TASK BRIEF
Find every line in the items below that contains the word "cross" and copy each one. Match case exactly.

RECORDS SUPPLIED
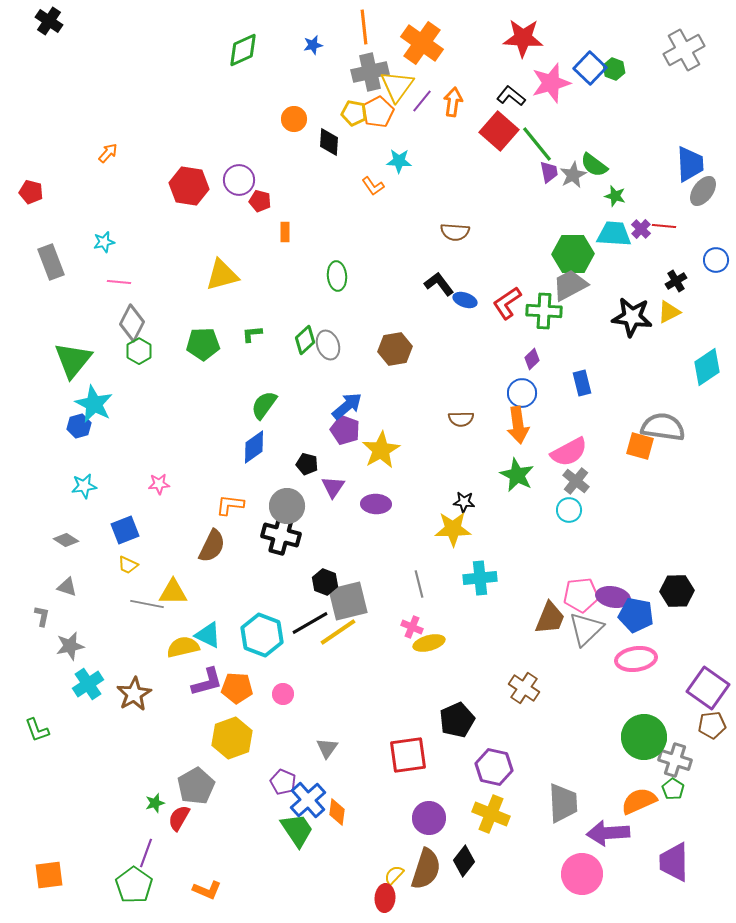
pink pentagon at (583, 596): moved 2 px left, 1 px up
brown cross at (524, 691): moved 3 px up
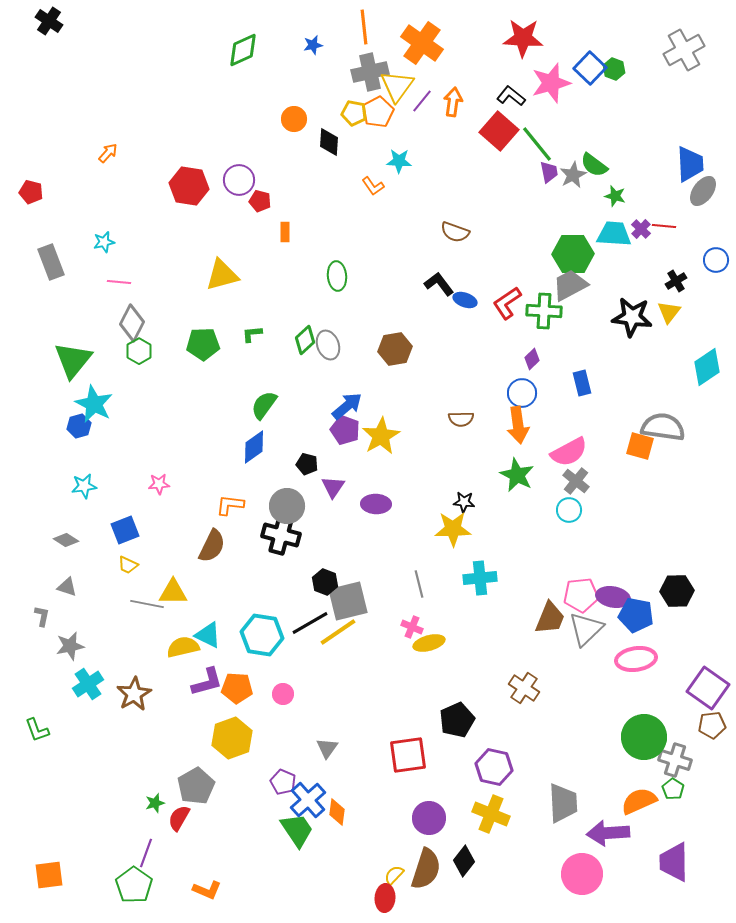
brown semicircle at (455, 232): rotated 16 degrees clockwise
yellow triangle at (669, 312): rotated 25 degrees counterclockwise
yellow star at (381, 450): moved 14 px up
cyan hexagon at (262, 635): rotated 12 degrees counterclockwise
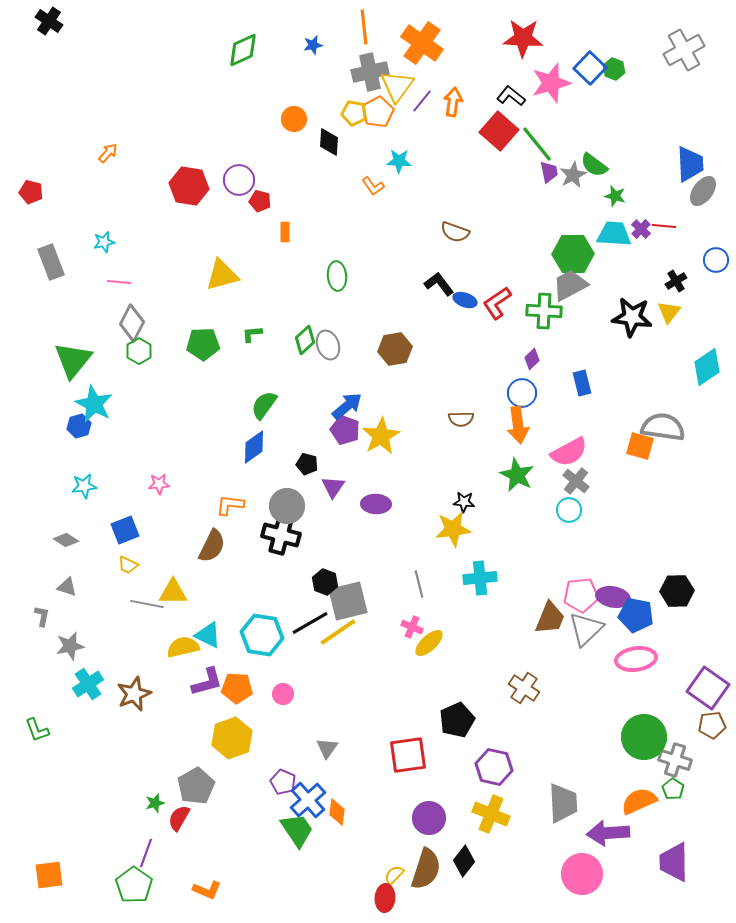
red L-shape at (507, 303): moved 10 px left
yellow star at (453, 529): rotated 6 degrees counterclockwise
yellow ellipse at (429, 643): rotated 28 degrees counterclockwise
brown star at (134, 694): rotated 8 degrees clockwise
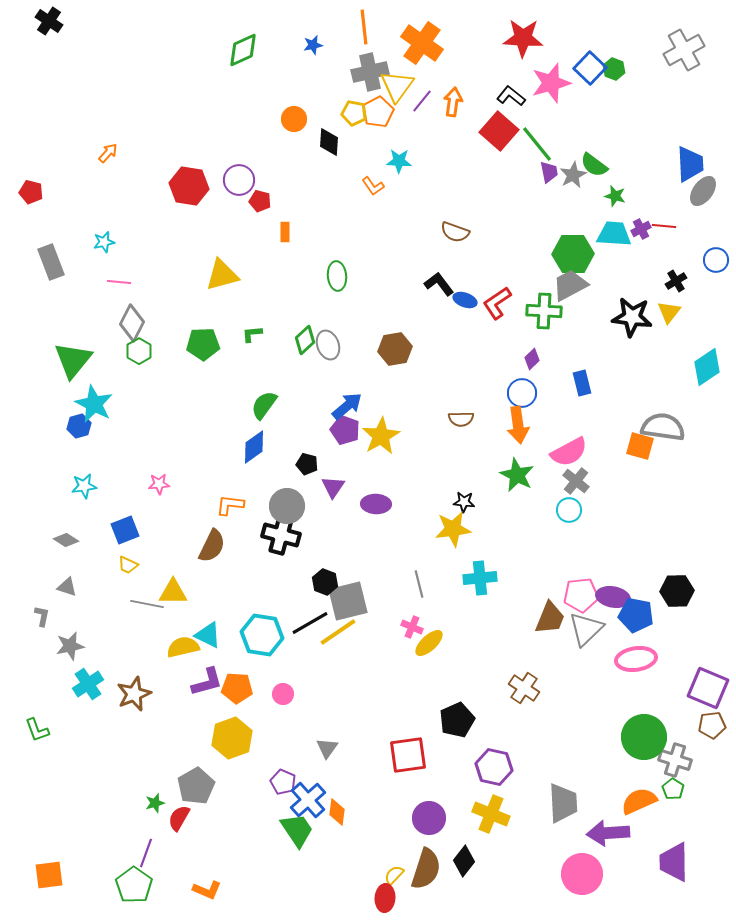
purple cross at (641, 229): rotated 18 degrees clockwise
purple square at (708, 688): rotated 12 degrees counterclockwise
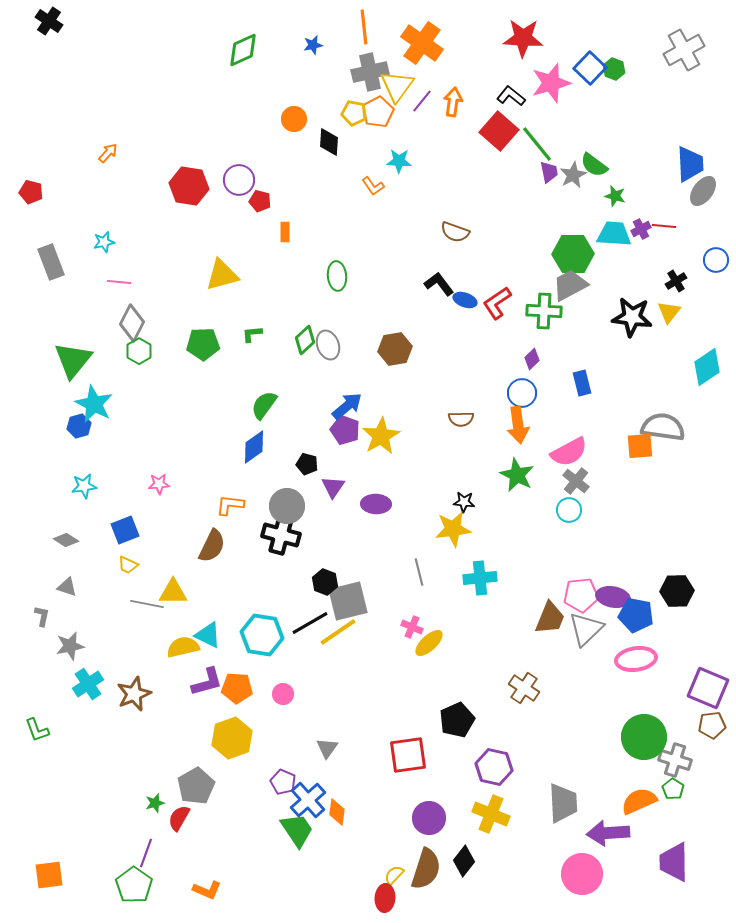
orange square at (640, 446): rotated 20 degrees counterclockwise
gray line at (419, 584): moved 12 px up
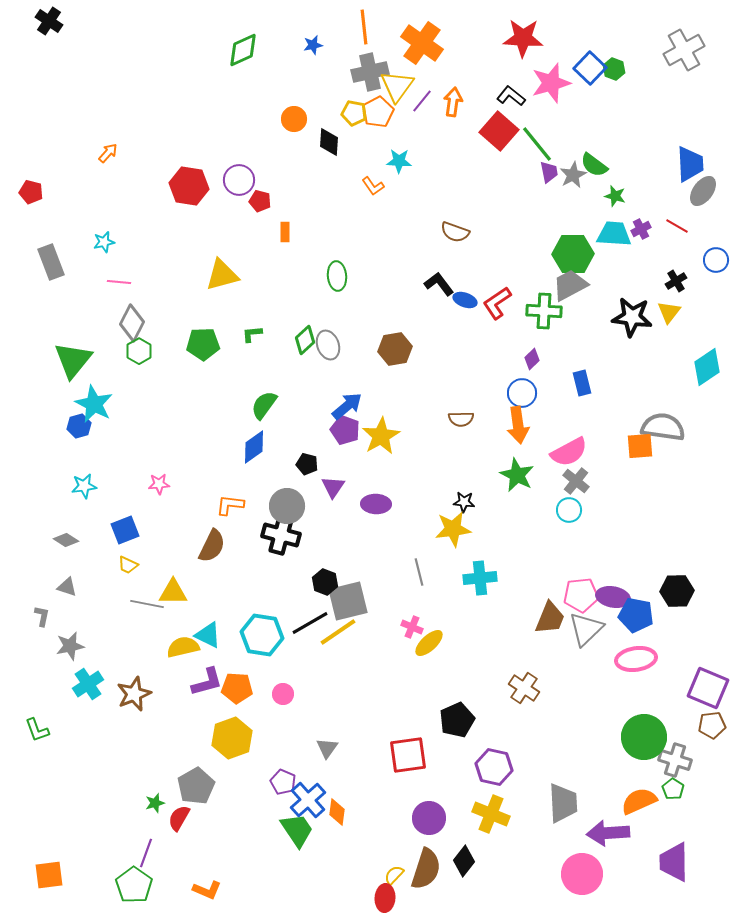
red line at (664, 226): moved 13 px right; rotated 25 degrees clockwise
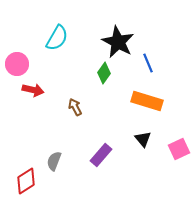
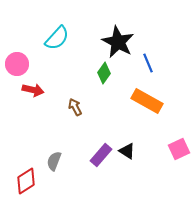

WRITTEN RESPONSE
brown cross at (524, 691): moved 3 px up
purple cross at (641, 229): rotated 18 degrees clockwise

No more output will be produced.